What is needed is an exact copy of every entry, without the pictures.
*** DATA FOR REVIEW ***
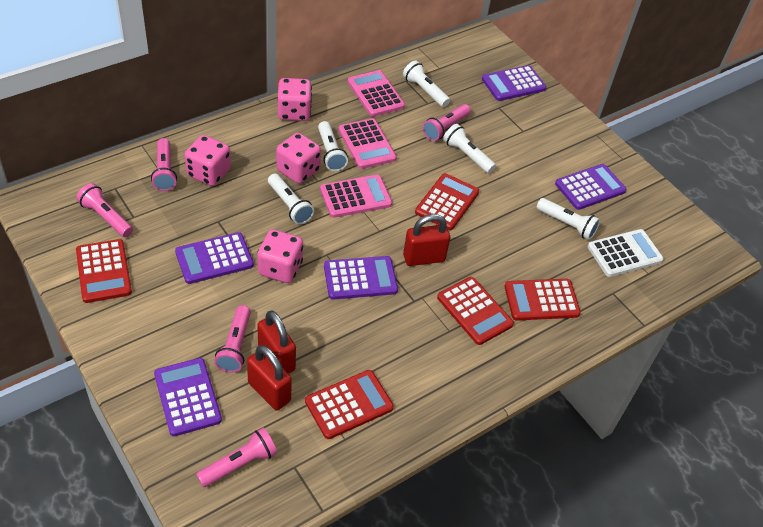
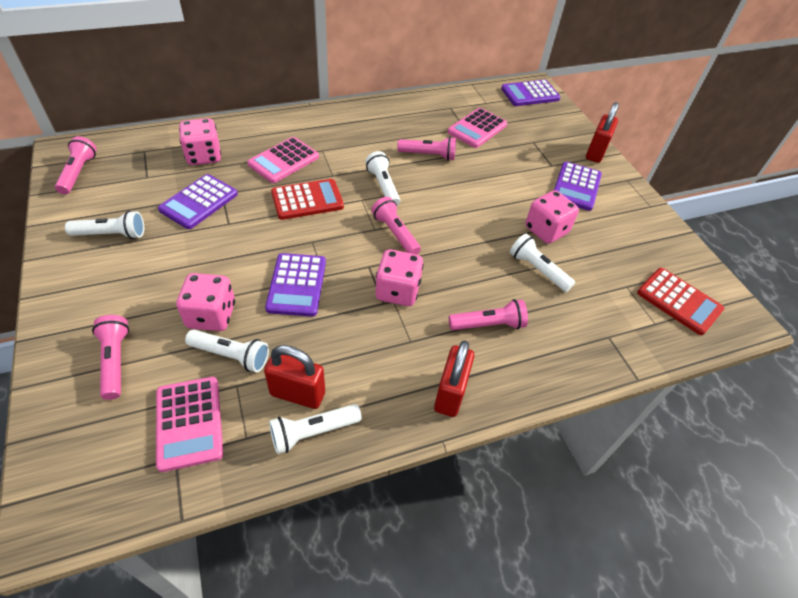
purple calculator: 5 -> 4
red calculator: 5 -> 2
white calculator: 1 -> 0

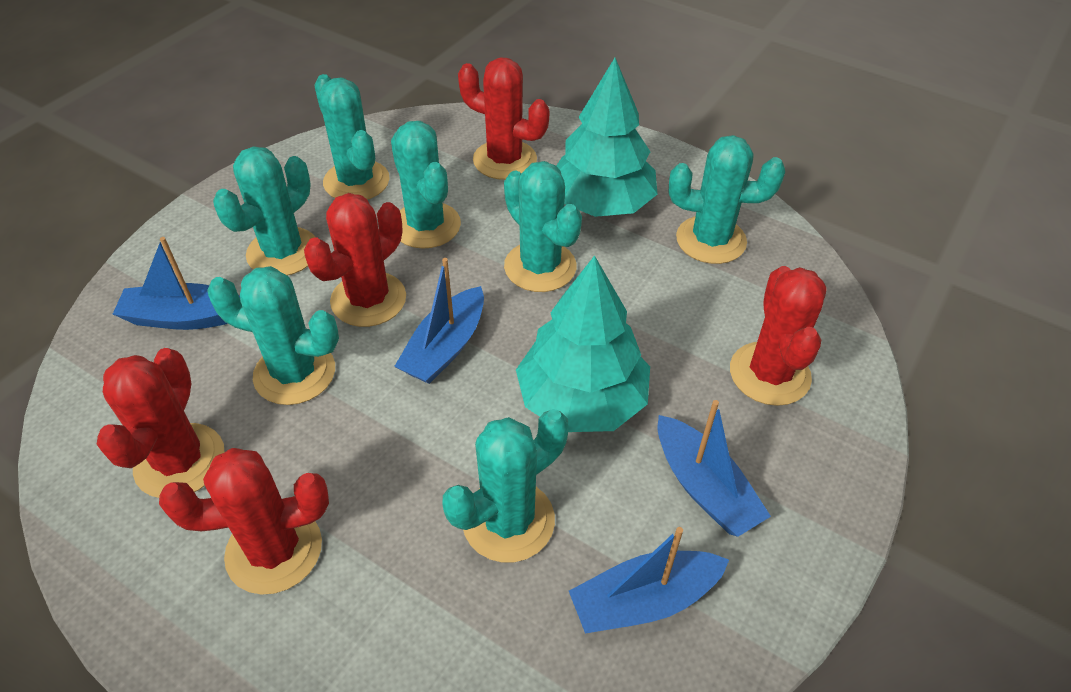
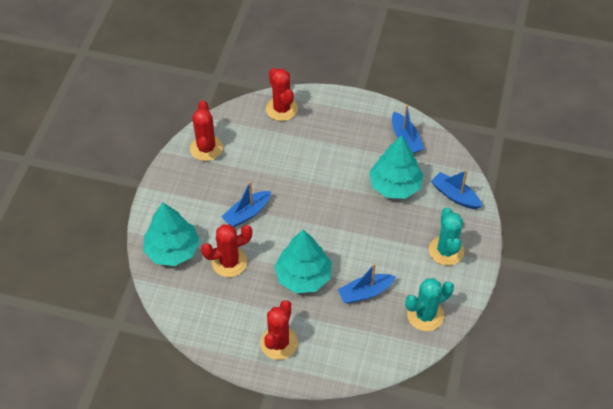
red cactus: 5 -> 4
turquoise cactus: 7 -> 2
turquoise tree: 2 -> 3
*** End of DATA FOR REVIEW ***
[OUTPUT OF THE TASK]
purple calculator: 5 -> 4
red calculator: 5 -> 2
white calculator: 1 -> 0

red cactus: 5 -> 4
turquoise cactus: 7 -> 2
turquoise tree: 2 -> 3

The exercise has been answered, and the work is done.